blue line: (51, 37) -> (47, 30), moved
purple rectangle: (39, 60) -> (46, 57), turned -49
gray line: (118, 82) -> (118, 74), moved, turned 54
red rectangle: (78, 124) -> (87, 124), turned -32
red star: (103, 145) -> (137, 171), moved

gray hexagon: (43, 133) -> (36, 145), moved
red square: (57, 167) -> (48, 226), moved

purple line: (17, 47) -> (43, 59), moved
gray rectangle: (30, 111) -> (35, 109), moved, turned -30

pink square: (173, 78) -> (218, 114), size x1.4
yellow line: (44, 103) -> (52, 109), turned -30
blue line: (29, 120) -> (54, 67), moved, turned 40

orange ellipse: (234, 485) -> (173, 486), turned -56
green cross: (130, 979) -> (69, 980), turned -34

--

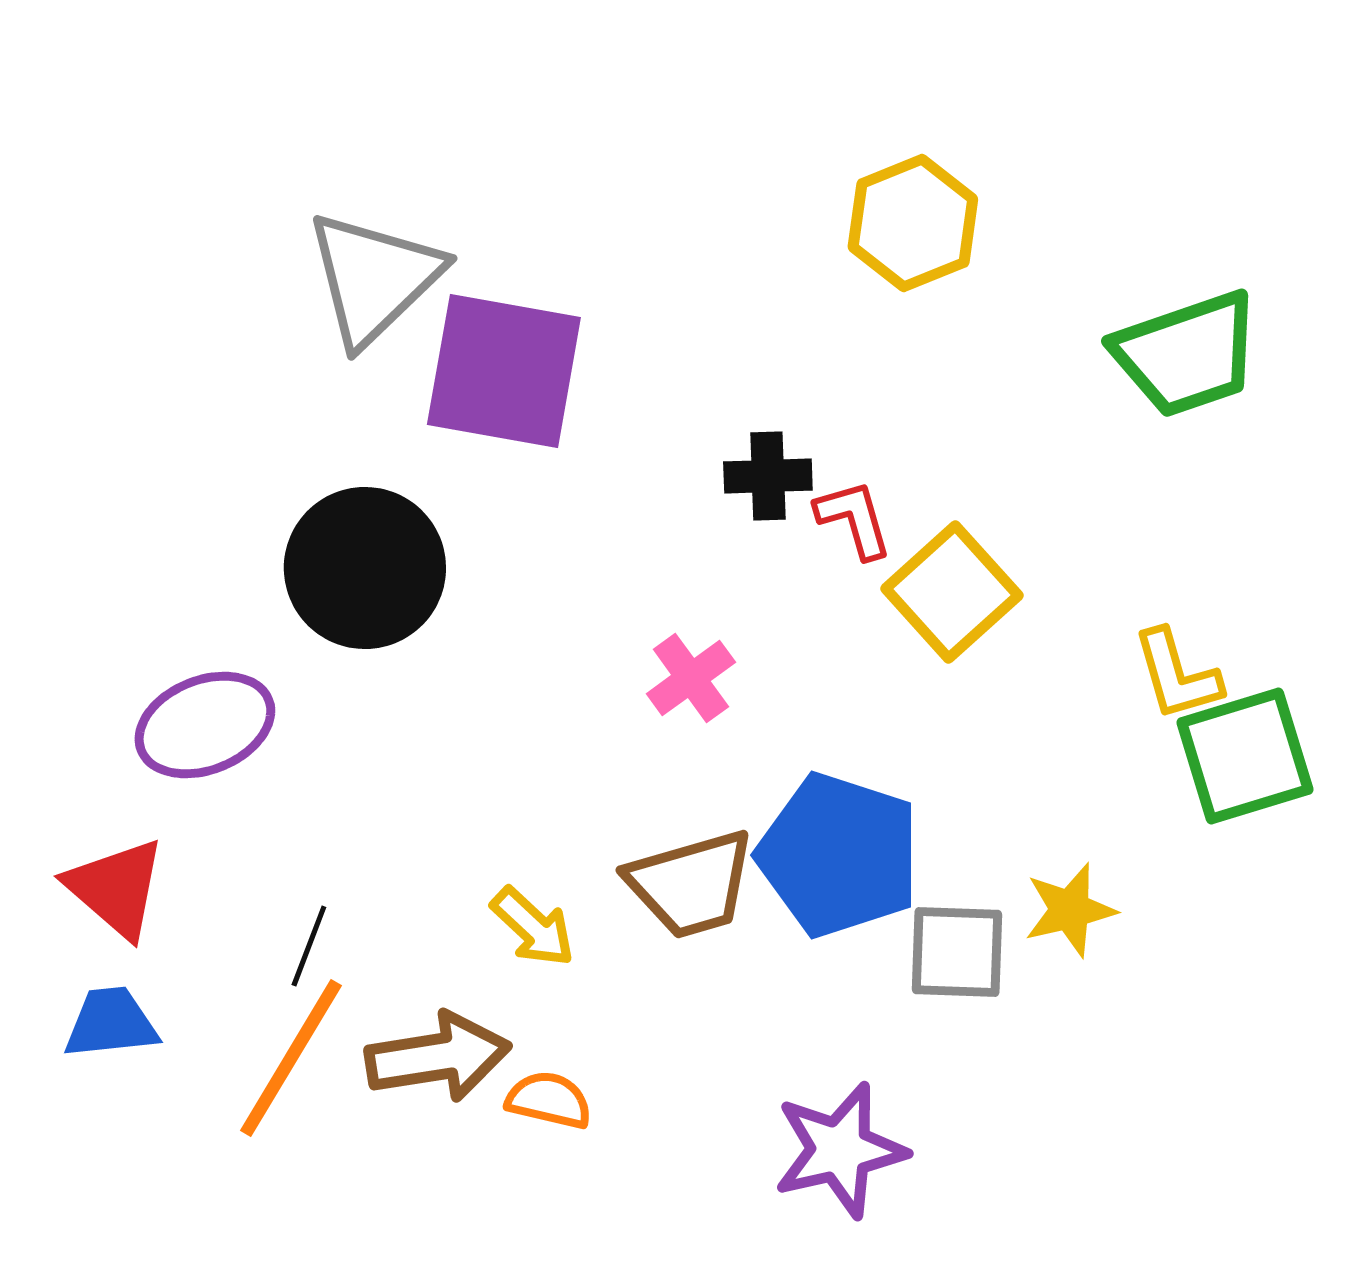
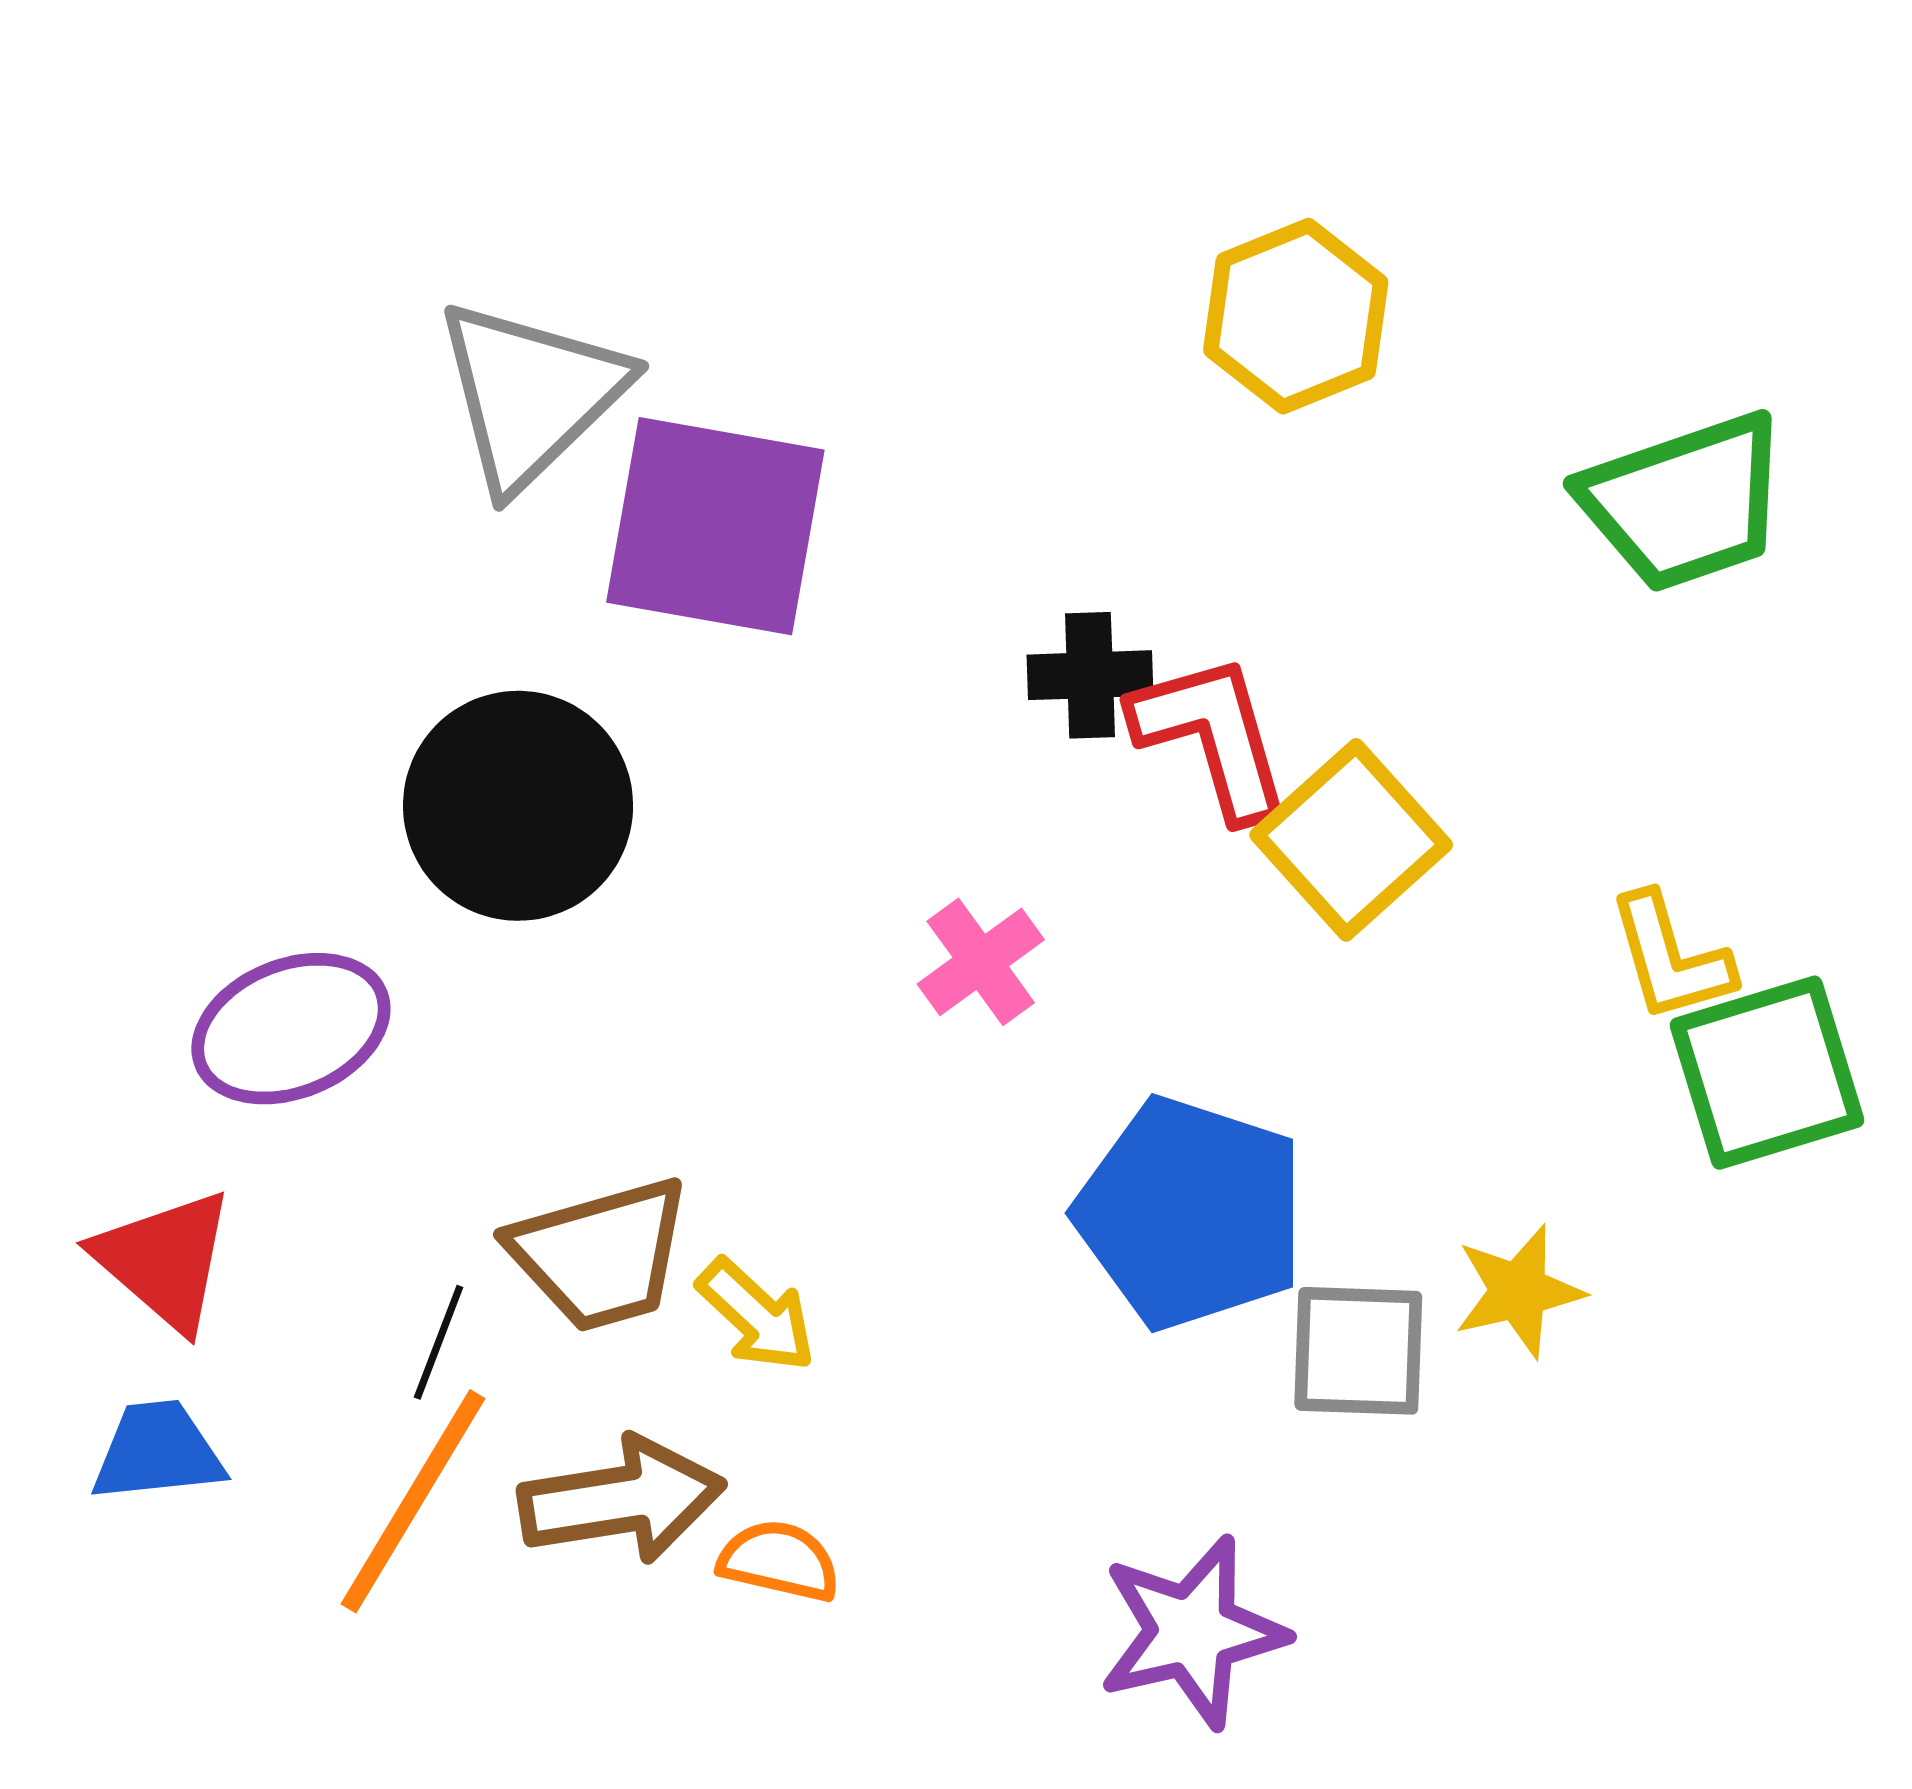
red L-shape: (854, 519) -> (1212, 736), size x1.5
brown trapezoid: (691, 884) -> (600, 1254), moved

- _GOAL OF THE EXERCISE_:
In the listing above, transcribe exactly everything from the line containing "orange ellipse: (234, 485)" down to the line containing "green cross: (130, 979)", including both and nothing more.

- _SOLUTION FOR THIS EXERCISE_:
orange ellipse: (234, 485) -> (173, 486), turned -56
green cross: (130, 979) -> (69, 980), turned -34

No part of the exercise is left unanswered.